- _EXERCISE BRIEF_
All of the data that follows should be given again exactly, without its images.

- _RECORD EXCERPTS_
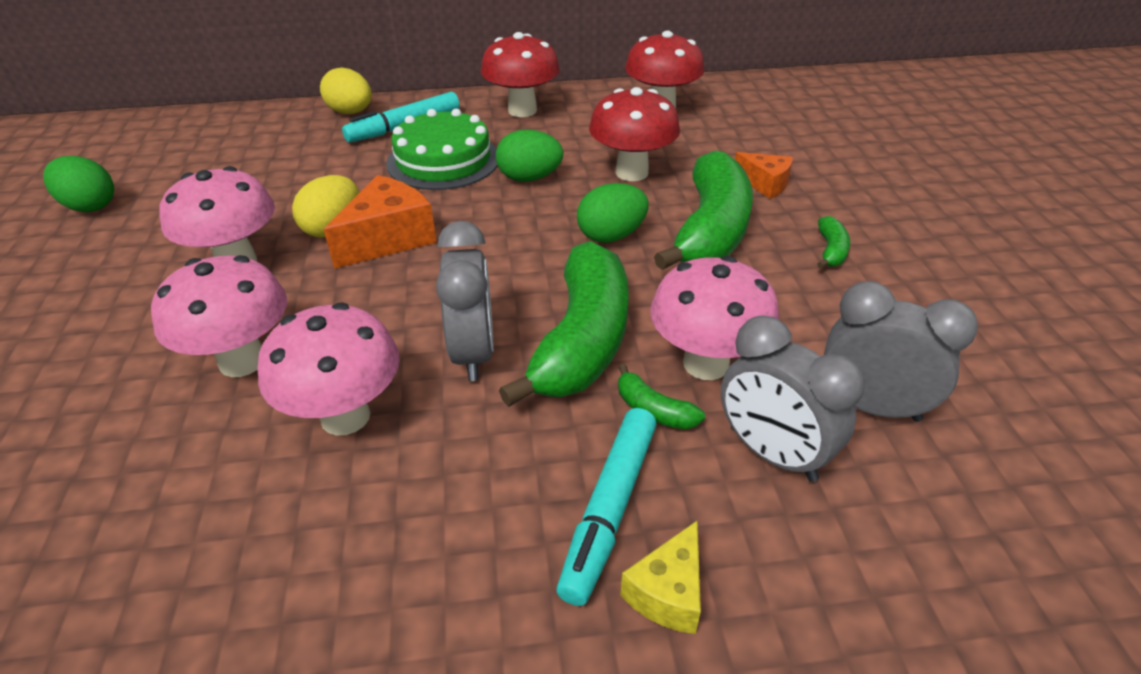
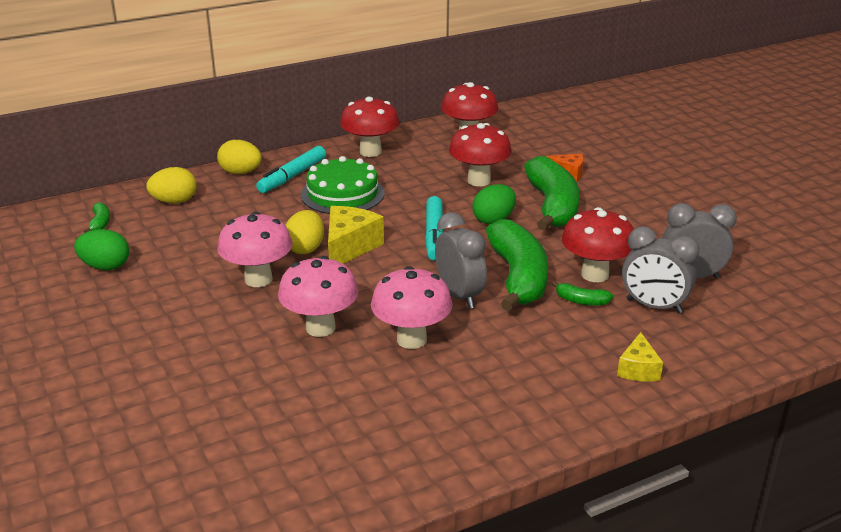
camera: 20 degrees left, 10 degrees down
(246, 136) = (174, 201): none -> yellow egg
(388, 239) = (349, 247): orange cheese -> yellow cheese
(529, 178) = (413, 195): green egg -> none
(609, 509) = (588, 346): turquoise marker -> turquoise marker (434, 235)
(706, 364) = (595, 274): pink mushroom -> red mushroom
(831, 251) = (629, 205): green banana -> green banana (100, 223)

- _RESULT OF THIS TASK_
camera: 20 degrees left, 10 degrees down
(246, 136) = (174, 201): none -> yellow egg
(388, 239) = (349, 247): orange cheese -> yellow cheese
(529, 178) = (413, 195): green egg -> none
(609, 509) = (588, 346): turquoise marker -> turquoise marker (434, 235)
(706, 364) = (595, 274): pink mushroom -> red mushroom
(831, 251) = (629, 205): green banana -> green banana (100, 223)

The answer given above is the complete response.